───── Input material ─────
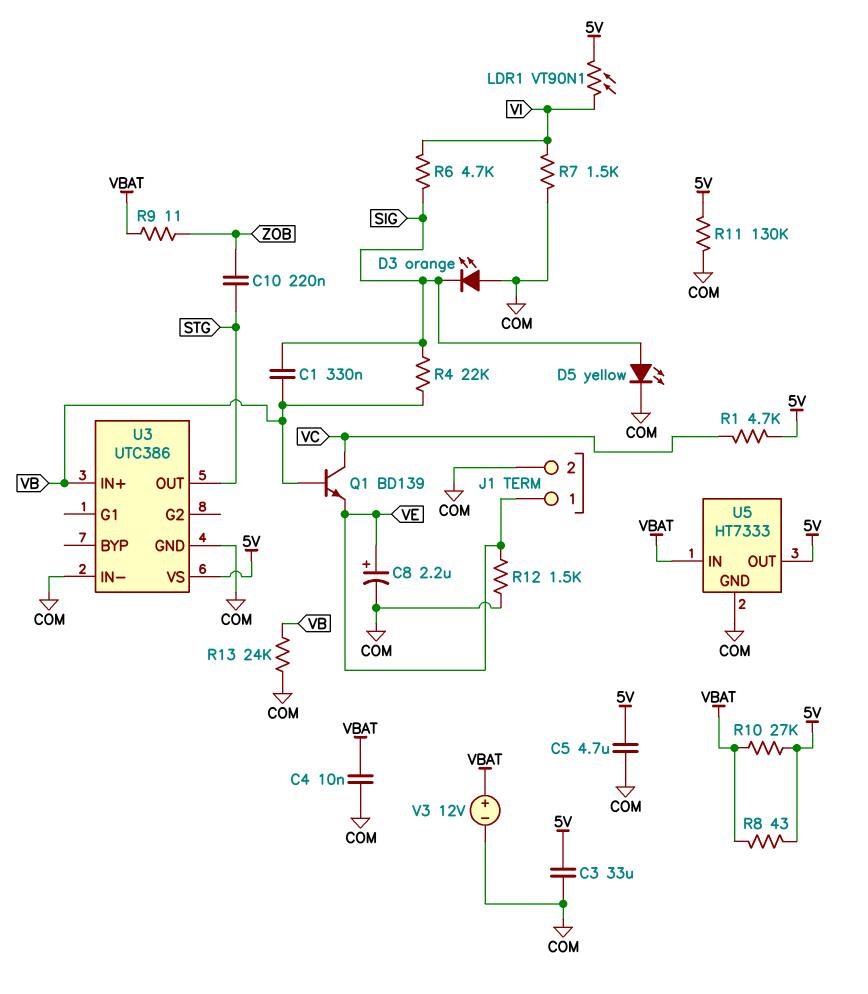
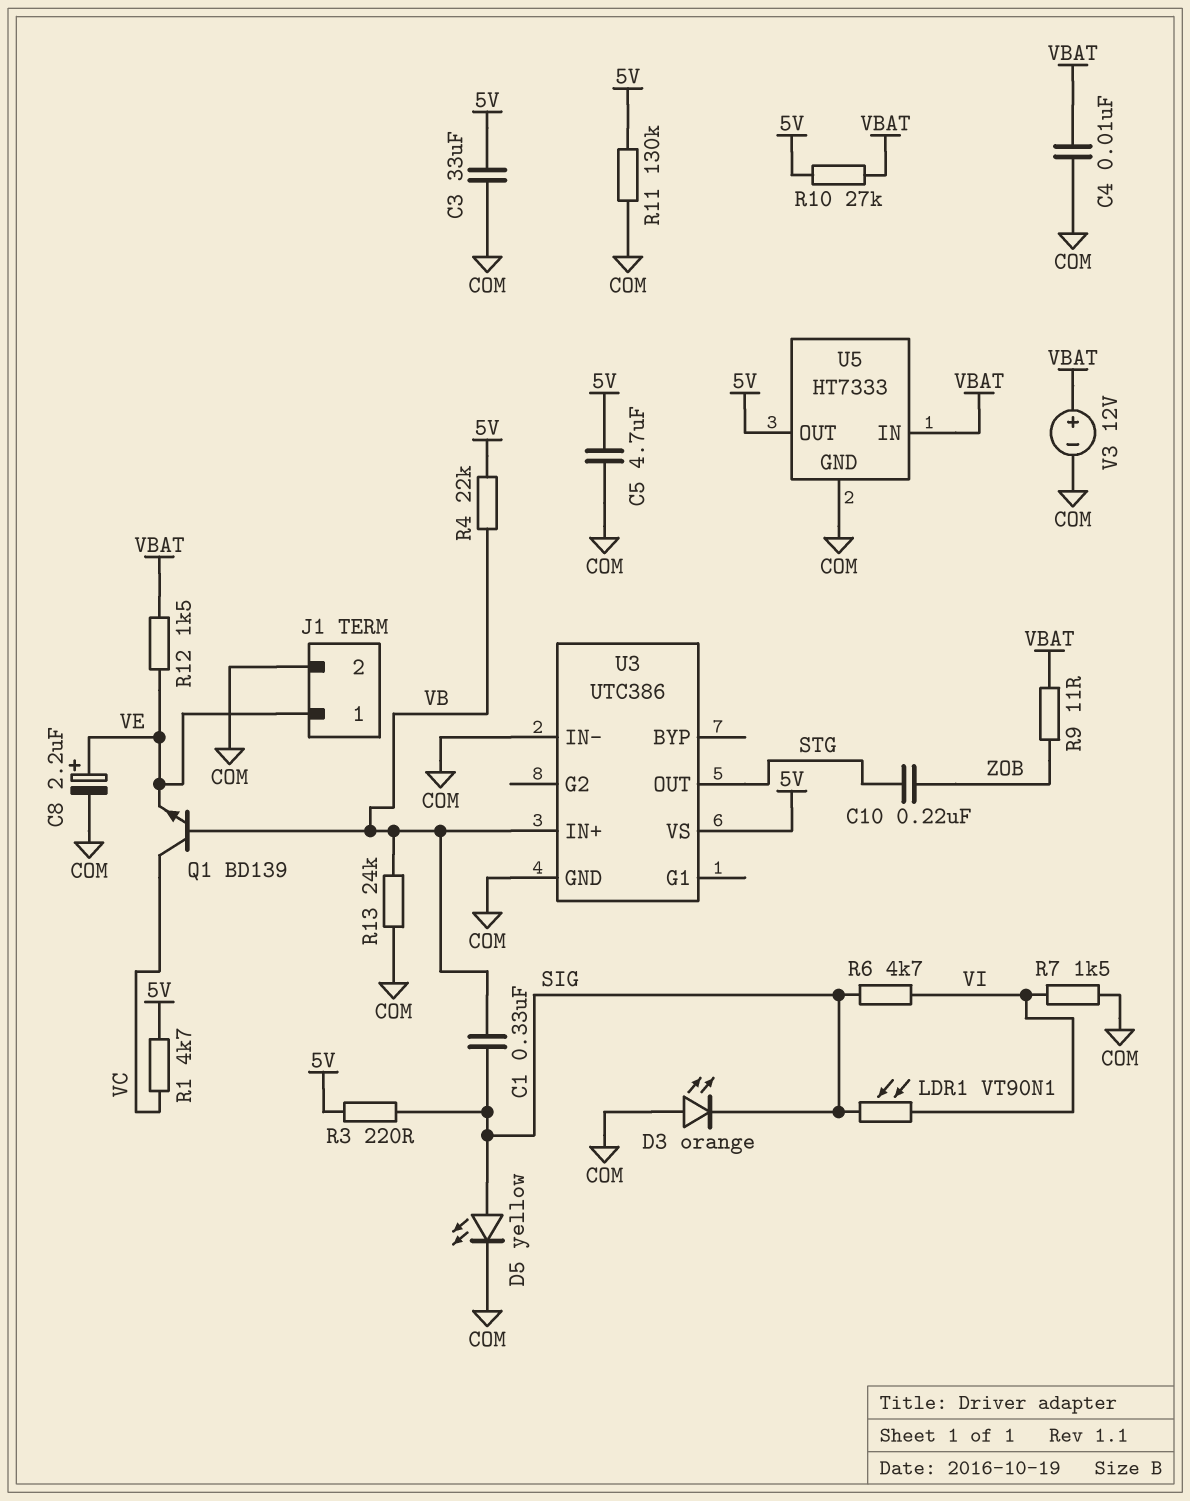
LDR1: VT90N1 (5V, VI) -> VT90N1 (SIG, VI)
R3: none -> 220 (5V, SIG)
R4: 22k (SIG, VB) -> 22k (5V, VB)
R8: 43 (5V, VBAT) -> none
R12: 1.5k (COM, VE) -> 1.5k (VBAT, VE)

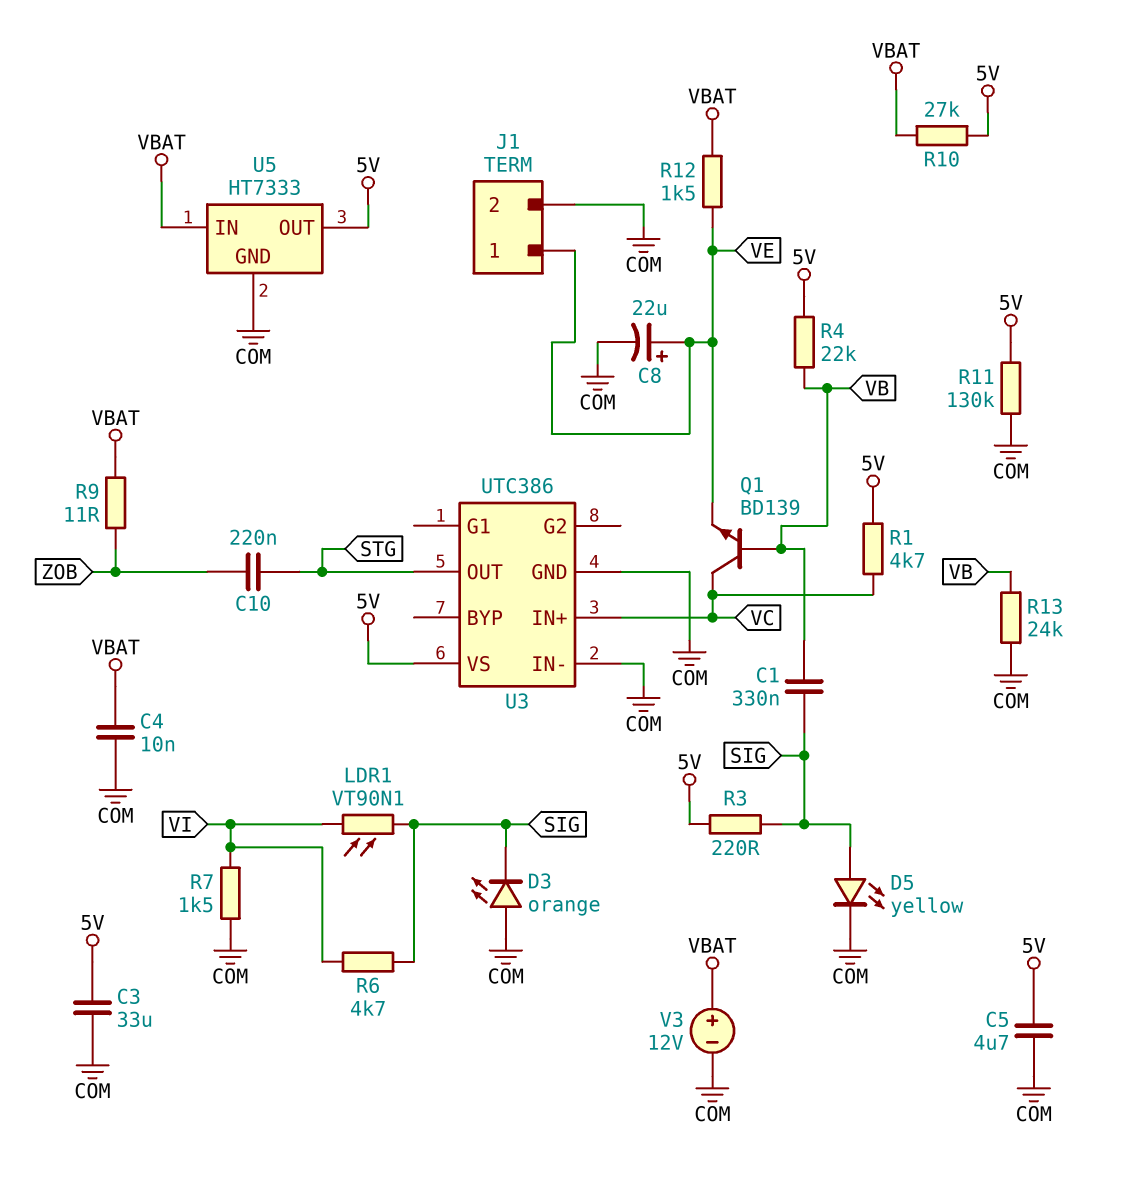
C8: 2.2uF (plus VE, minus COM) -> 22uF (plus VE, minus COM)
U3 pin IN+: VB -> VC

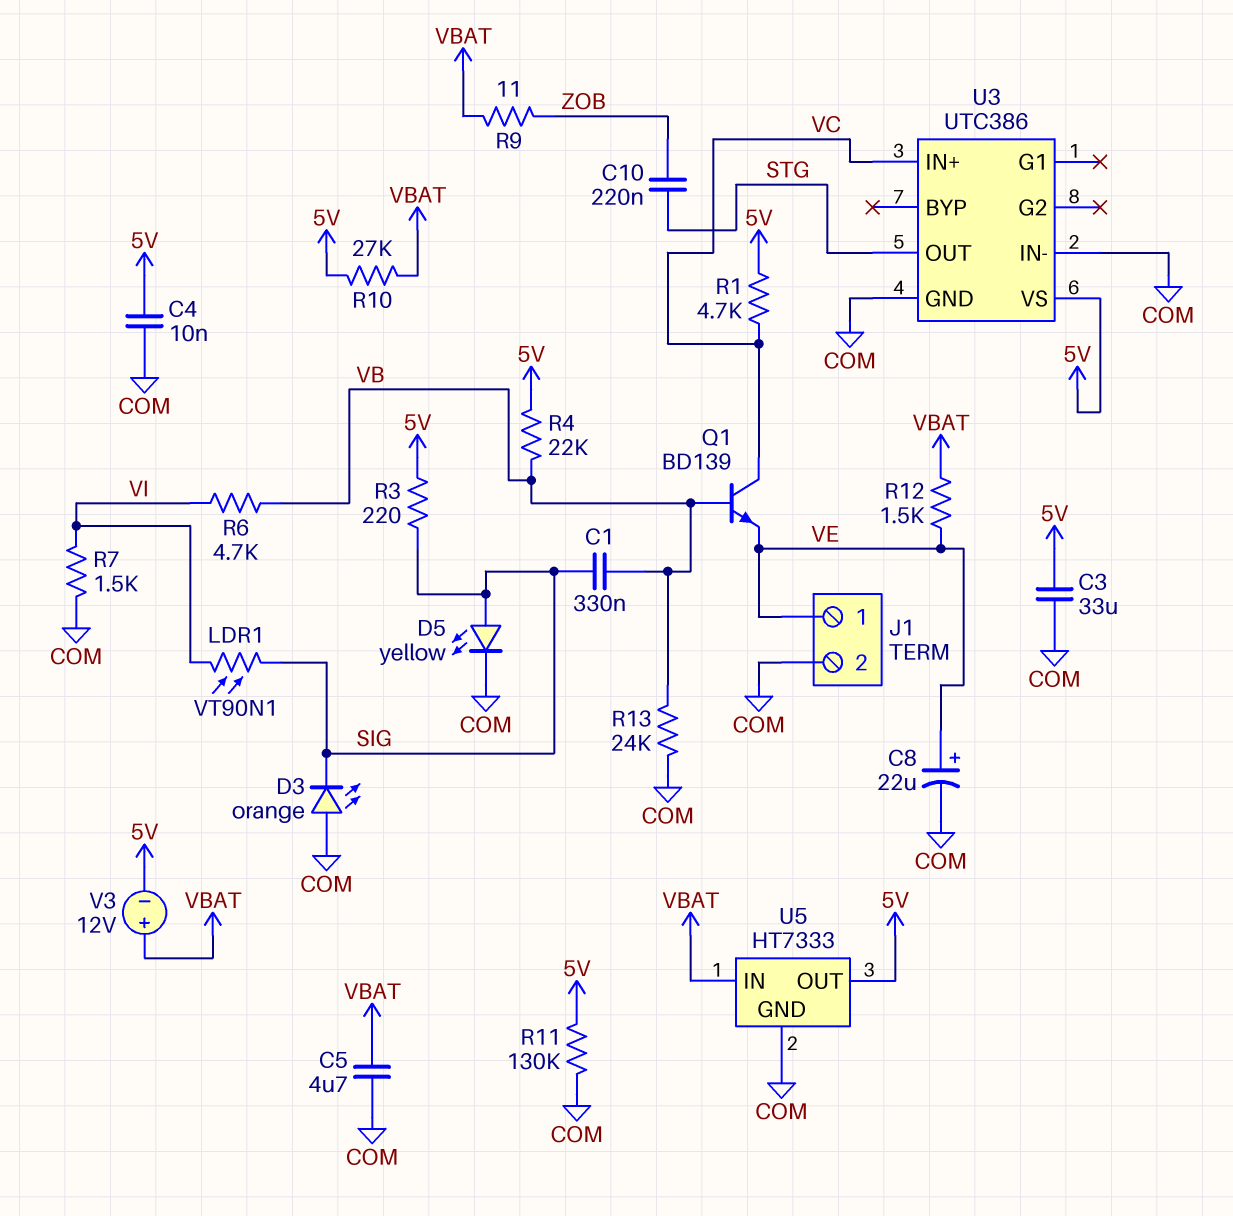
C4: 10nF (COM, VBAT) -> 10nF (5V, COM)
C5: 4.7uF (5V, COM) -> 4.7uF (COM, VBAT)
R6: 4.7k (SIG, VI) -> 4.7k (VB, VI)
V3: 12V (plus VBAT, minus COM) -> 12V (plus VBAT, minus 5V)

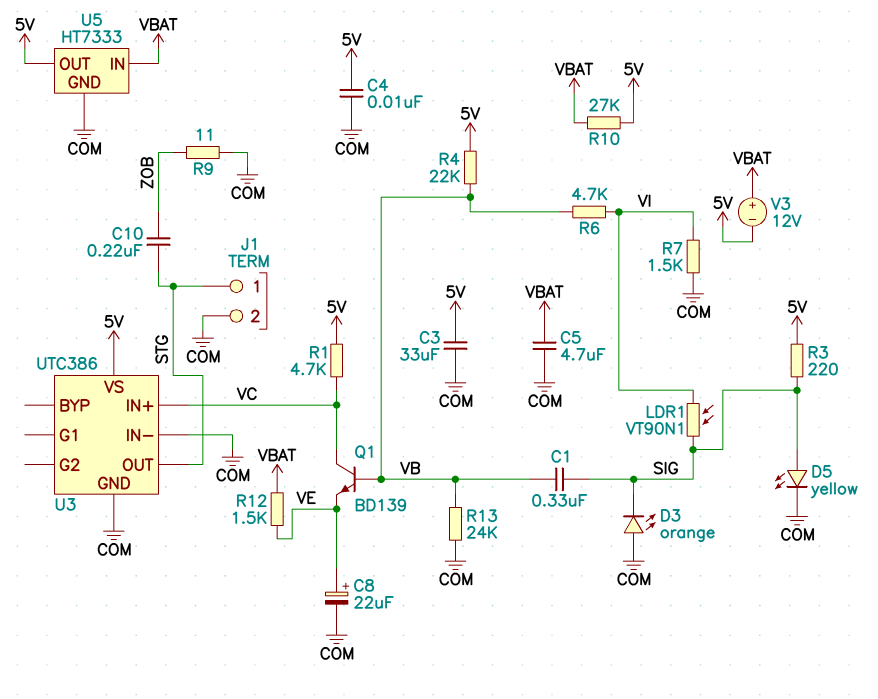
J1 pin 1: VE -> STG
R9: 11 (VBAT, ZOB) -> 11 (COM, ZOB)
R11: 130k (5V, COM) -> none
─────
▸ **What you have to do**
Copy out every line of the records that the string "VBAT" appears in.

▸ **Response to the task**
R8: 43 (5V, VBAT) -> none
R12: 1.5k (COM, VE) -> 1.5k (VBAT, VE)
C4: 10nF (COM, VBAT) -> 10nF (5V, COM)
C5: 4.7uF (5V, COM) -> 4.7uF (COM, VBAT)
V3: 12V (plus VBAT, minus COM) -> 12V (plus VBAT, minus 5V)
R9: 11 (VBAT, ZOB) -> 11 (COM, ZOB)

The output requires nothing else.